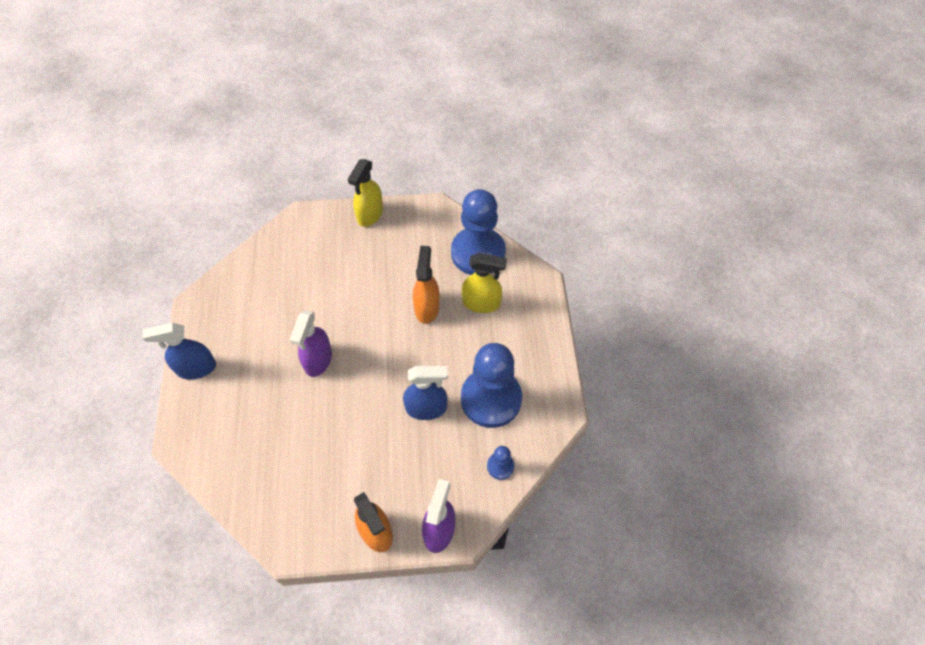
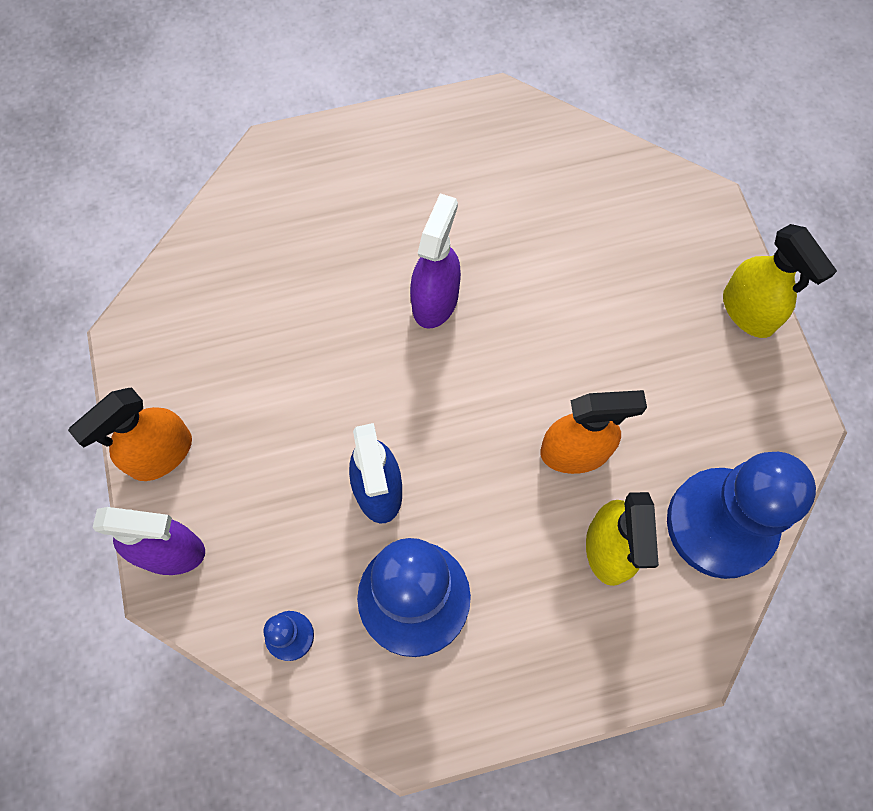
camera: 80 degrees right, 10 degrees up
(196, 368) = (390, 136): blue spray bottle -> none
(318, 360) = (435, 300): purple spray bottle -> purple spray bottle turned 105 degrees clockwise
(370, 214) = (748, 312): yellow spray bottle -> yellow spray bottle turned 135 degrees counterclockwise

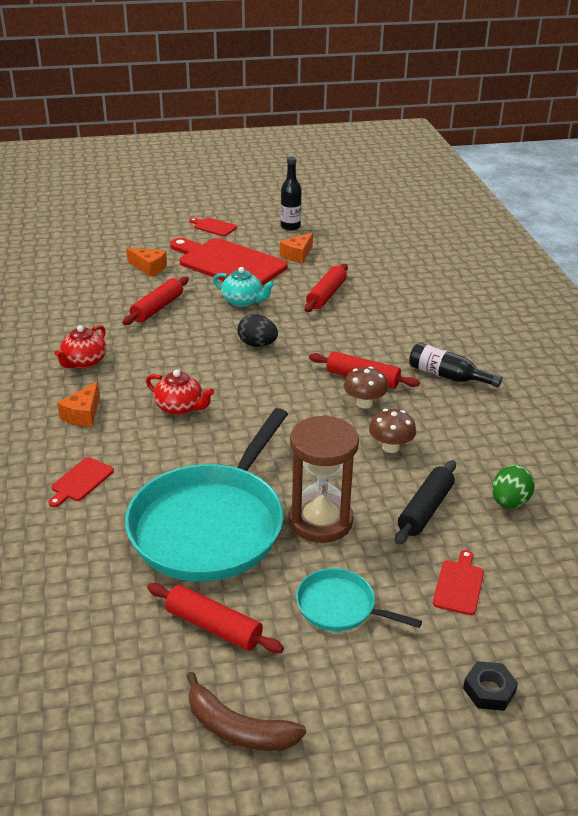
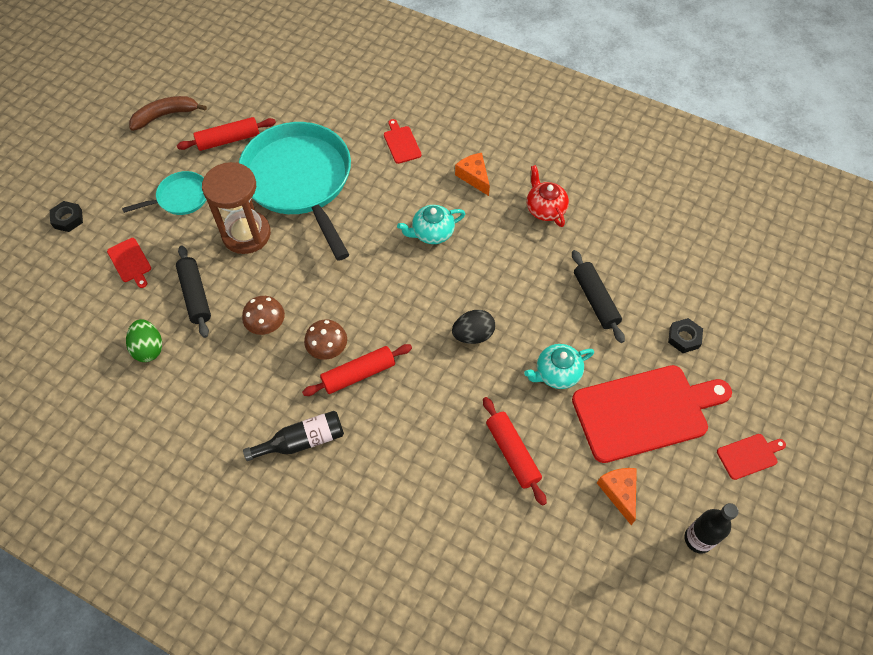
camera: 130 degrees right, 25 degrees up
(149, 267) = (684, 338): orange cheese -> black nut
(157, 308) = (595, 300): red rolling pin -> black rolling pin
(180, 407) = (432, 233): red teapot -> turquoise teapot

________________

> [Exercise instructions] Lines from the one containing "camera: 130 degrees right, 25 degrees up" to the last line above, both included: copy these exactly and write nothing else.

> [Task response]
camera: 130 degrees right, 25 degrees up
(149, 267) = (684, 338): orange cheese -> black nut
(157, 308) = (595, 300): red rolling pin -> black rolling pin
(180, 407) = (432, 233): red teapot -> turquoise teapot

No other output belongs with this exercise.